■ **To do**
Replace "honeycomb" with "tessellation" in the items below. Start at the line containing "4, [4,3,4,3] [306, 621]", end after the line containing "Order-4 24-cell honeycomb [306, 580]", and give back only those lines with everything else unchanged.

■ **Supplied entries**
━━━━━━━━

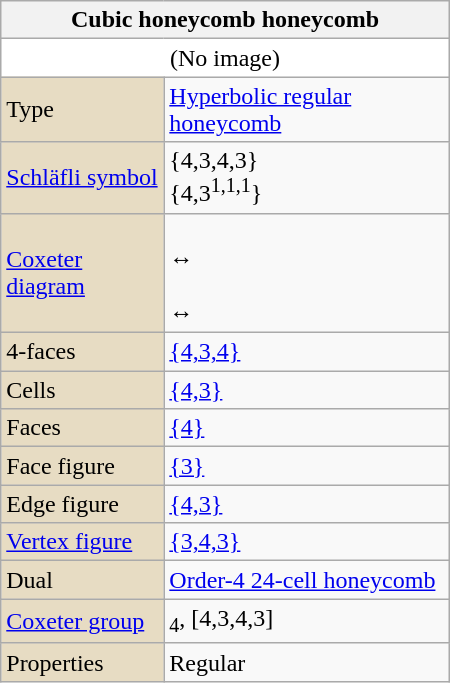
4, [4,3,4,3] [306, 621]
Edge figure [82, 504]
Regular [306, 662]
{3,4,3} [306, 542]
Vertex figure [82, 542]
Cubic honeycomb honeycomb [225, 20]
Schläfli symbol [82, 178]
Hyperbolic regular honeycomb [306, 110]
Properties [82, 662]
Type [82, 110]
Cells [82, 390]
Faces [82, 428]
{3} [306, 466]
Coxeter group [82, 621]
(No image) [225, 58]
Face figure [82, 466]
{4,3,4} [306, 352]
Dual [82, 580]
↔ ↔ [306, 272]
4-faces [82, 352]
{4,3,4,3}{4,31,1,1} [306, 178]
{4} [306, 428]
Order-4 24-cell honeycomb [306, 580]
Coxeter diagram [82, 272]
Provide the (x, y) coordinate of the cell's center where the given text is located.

━━━━━━━━

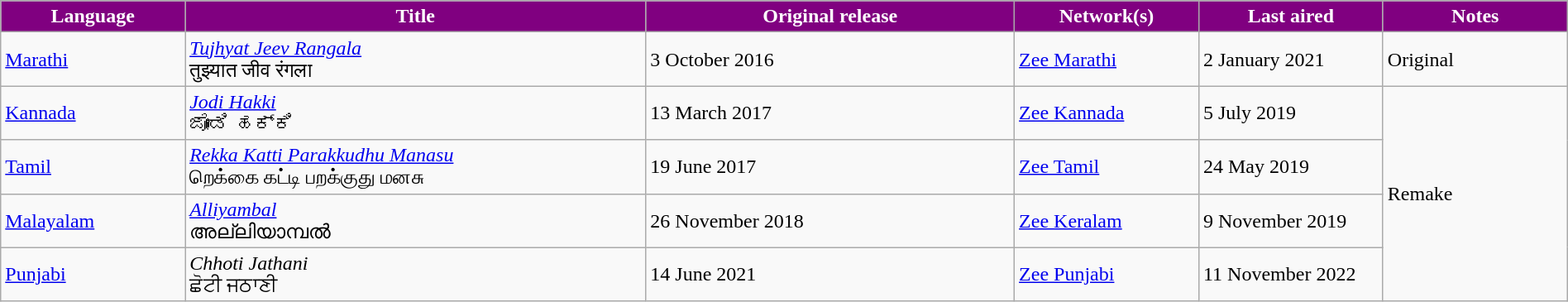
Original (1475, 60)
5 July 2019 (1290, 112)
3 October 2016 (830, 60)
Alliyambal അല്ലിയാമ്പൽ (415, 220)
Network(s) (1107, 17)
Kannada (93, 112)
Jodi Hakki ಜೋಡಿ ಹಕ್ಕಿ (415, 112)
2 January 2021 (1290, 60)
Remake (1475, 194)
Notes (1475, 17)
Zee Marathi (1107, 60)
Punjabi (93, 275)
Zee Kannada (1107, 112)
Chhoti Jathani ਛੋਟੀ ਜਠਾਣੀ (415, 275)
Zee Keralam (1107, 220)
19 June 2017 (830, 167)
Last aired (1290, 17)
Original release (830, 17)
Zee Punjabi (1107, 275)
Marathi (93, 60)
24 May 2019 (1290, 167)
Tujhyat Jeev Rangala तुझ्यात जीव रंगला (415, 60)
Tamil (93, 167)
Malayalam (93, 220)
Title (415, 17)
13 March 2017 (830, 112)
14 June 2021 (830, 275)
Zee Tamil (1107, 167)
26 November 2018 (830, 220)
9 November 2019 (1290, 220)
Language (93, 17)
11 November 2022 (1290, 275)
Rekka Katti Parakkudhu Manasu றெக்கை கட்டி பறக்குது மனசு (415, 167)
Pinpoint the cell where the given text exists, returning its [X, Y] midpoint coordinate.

━━━━━━━━

■ **Result of the exercise**
4, [4,3,4,3] [306, 621]
Edge figure [82, 504]
Regular [306, 662]
{3,4,3} [306, 542]
Vertex figure [82, 542]
Cubic tessellation tessellation [225, 20]
Schläfli symbol [82, 178]
Hyperbolic regular tessellation [306, 110]
Properties [82, 662]
Type [82, 110]
Cells [82, 390]
Faces [82, 428]
{3} [306, 466]
Coxeter group [82, 621]
(No image) [225, 58]
Face figure [82, 466]
{4,3,4} [306, 352]
Dual [82, 580]
↔ ↔ [306, 272]
4-faces [82, 352]
{4,3,4,3}{4,31,1,1} [306, 178]
{4} [306, 428]
Order-4 24-cell tessellation [306, 580]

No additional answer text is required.